(Some records)
-- begin --

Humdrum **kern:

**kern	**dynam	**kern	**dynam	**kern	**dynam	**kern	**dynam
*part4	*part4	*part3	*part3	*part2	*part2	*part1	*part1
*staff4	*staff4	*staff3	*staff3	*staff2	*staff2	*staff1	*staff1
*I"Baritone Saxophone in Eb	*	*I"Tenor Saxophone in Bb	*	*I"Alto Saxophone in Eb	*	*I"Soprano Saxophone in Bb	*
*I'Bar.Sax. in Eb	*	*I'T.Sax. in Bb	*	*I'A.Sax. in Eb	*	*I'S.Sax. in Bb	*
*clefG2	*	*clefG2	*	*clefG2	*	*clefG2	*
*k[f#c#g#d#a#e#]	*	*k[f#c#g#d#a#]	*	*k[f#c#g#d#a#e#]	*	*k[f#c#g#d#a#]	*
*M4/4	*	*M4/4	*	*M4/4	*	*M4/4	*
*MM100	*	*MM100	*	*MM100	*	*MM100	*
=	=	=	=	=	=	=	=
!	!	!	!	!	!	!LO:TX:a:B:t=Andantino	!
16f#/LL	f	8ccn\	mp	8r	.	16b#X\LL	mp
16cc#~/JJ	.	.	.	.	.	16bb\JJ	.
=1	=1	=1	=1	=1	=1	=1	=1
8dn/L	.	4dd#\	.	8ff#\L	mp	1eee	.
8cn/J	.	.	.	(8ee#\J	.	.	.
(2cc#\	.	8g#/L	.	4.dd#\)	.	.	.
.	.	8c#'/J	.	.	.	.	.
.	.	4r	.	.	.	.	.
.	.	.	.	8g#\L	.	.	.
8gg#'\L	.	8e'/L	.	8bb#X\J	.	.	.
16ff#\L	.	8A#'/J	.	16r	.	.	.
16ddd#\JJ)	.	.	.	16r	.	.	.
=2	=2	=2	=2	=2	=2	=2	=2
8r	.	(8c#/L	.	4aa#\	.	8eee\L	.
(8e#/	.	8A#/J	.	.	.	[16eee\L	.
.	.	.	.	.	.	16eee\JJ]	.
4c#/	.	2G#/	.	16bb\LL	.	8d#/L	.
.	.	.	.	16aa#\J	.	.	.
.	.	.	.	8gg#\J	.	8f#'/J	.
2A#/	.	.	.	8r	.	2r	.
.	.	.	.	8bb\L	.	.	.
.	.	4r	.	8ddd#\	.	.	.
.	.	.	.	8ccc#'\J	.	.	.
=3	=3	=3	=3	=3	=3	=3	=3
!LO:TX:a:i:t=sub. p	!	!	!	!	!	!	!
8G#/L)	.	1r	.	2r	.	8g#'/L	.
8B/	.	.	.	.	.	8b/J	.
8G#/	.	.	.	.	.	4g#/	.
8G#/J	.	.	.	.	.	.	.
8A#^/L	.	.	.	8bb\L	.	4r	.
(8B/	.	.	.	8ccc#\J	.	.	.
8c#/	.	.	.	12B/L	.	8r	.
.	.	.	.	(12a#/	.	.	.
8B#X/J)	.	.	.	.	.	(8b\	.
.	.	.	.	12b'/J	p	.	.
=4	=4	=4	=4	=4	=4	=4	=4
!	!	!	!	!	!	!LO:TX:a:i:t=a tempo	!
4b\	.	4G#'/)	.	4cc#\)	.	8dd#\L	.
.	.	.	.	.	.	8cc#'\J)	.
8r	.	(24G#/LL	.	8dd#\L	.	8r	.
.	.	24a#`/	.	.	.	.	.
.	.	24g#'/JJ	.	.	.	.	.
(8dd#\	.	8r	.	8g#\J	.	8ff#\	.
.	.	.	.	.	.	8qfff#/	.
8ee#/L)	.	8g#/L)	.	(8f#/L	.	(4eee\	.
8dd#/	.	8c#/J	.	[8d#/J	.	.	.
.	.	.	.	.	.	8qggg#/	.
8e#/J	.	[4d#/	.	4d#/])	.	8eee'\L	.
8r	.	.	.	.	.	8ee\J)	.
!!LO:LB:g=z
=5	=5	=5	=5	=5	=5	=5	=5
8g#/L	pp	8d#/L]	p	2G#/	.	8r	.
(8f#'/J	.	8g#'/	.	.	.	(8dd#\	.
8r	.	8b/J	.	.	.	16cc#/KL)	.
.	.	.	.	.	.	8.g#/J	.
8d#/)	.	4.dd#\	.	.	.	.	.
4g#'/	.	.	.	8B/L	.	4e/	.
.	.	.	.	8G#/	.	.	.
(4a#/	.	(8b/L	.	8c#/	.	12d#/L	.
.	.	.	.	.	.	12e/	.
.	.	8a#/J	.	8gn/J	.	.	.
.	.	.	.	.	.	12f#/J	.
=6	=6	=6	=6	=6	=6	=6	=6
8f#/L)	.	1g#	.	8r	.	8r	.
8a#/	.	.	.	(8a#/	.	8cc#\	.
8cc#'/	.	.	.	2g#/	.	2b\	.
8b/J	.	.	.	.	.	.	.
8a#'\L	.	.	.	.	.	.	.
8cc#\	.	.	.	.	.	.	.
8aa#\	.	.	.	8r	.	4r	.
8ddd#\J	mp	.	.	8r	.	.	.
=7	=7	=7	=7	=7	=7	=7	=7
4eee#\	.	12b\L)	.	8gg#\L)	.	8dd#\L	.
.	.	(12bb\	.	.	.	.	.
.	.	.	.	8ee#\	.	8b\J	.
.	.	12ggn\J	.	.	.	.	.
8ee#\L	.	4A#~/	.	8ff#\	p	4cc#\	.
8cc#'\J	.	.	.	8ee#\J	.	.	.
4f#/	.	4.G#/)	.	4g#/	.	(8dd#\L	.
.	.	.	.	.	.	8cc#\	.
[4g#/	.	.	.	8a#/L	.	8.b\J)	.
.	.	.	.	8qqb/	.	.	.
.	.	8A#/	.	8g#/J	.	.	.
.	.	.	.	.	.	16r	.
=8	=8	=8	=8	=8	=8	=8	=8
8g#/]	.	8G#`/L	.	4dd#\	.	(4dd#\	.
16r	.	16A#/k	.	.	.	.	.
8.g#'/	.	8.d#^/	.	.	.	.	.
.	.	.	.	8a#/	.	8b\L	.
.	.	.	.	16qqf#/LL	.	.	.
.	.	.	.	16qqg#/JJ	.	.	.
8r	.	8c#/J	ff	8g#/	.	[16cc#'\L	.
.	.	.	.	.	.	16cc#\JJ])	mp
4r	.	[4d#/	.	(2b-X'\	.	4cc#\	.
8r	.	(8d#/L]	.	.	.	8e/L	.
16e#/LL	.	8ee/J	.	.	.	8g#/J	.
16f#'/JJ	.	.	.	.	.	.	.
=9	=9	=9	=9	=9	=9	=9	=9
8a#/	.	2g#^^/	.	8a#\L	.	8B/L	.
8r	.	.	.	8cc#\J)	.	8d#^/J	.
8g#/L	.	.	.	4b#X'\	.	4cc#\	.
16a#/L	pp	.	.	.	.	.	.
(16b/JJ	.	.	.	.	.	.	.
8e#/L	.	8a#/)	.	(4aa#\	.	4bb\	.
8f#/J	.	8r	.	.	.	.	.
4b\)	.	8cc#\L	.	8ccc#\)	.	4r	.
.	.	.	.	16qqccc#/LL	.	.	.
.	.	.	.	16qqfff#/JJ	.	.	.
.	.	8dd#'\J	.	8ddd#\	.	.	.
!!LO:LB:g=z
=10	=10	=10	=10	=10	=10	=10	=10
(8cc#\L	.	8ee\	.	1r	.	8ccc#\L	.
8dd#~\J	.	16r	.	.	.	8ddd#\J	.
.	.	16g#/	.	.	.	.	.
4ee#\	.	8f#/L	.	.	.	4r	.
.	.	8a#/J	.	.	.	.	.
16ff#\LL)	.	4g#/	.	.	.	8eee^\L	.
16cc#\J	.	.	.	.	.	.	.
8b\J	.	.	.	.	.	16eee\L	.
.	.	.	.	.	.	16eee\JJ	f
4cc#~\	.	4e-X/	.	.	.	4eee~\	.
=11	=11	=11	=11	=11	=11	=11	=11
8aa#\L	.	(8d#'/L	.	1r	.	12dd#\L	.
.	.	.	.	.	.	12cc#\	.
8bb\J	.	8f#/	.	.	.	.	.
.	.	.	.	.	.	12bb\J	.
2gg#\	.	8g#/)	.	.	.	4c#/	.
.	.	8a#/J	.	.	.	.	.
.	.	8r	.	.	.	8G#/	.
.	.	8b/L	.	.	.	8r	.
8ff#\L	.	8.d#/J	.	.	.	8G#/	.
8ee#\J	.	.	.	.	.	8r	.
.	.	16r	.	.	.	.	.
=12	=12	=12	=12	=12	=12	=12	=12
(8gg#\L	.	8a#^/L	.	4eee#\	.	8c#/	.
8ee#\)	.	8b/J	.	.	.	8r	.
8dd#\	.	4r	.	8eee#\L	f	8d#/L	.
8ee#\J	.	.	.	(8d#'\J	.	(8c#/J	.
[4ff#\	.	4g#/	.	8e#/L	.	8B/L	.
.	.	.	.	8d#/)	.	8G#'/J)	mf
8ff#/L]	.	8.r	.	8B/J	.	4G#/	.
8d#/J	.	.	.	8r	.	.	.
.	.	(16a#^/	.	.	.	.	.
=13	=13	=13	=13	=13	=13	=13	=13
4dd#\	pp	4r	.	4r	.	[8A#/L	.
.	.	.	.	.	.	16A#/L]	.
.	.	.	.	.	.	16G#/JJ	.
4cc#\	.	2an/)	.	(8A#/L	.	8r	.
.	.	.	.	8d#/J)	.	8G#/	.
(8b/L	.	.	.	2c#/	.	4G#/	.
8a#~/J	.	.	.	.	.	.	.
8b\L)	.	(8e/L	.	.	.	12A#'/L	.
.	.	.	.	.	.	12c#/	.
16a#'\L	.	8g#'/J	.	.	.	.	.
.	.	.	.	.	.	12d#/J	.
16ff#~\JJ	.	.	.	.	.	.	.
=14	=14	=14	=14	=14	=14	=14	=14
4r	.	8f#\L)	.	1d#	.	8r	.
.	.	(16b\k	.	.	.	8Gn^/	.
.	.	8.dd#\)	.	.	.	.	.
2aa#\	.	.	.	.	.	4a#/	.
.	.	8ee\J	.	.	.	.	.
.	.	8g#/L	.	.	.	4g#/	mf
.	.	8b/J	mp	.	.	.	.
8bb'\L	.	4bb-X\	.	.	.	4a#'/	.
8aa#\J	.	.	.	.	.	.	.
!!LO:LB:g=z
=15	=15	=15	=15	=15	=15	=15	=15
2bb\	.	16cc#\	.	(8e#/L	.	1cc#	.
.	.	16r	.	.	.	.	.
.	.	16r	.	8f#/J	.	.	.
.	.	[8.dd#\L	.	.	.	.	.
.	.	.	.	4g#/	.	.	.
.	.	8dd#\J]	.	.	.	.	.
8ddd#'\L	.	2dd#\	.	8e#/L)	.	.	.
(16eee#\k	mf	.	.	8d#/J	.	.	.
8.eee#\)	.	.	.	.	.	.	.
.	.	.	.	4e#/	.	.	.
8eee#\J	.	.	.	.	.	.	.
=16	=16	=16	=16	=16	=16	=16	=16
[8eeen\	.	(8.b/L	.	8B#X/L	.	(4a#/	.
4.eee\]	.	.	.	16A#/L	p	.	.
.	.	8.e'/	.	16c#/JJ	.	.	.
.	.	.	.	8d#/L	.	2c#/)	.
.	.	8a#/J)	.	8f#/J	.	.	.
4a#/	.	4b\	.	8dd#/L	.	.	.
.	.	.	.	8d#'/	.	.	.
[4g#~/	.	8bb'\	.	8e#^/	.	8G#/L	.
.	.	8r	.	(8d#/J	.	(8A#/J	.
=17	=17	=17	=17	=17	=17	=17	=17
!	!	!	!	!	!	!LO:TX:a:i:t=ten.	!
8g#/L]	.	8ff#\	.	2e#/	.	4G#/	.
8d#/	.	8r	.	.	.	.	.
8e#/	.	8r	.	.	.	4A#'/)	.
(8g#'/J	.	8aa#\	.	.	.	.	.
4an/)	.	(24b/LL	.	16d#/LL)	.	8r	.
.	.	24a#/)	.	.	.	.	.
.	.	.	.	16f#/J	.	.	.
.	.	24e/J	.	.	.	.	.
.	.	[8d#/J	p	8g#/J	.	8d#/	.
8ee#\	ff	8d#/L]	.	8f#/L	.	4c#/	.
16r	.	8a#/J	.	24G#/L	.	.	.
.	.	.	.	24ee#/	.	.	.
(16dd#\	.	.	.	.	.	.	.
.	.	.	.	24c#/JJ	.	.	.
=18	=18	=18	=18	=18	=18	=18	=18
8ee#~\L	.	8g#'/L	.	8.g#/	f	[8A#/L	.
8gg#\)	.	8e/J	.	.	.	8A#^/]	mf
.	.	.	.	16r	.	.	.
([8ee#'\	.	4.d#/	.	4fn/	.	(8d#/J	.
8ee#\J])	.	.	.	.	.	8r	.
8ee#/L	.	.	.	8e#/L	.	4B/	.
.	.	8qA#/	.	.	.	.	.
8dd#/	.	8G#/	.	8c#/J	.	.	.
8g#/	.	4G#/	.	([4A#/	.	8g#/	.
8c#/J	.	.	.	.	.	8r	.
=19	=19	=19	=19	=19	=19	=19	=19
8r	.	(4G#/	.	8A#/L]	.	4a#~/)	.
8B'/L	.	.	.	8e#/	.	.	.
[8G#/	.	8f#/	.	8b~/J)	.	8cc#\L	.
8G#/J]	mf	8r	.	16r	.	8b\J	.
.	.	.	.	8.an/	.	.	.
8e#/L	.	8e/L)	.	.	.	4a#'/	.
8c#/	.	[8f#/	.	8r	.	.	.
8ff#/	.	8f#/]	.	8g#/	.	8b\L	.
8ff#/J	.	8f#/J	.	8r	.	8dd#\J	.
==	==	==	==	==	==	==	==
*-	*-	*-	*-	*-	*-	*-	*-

-- end --

> EXERCISE AIM
Please find every line in the entries above that contains the string "kern" and copy each one in full.

> TASK OUTPUT
Humdrum **kern:
**kern	**dynam	**kern	**dynam	**kern	**dynam	**kern	**dynam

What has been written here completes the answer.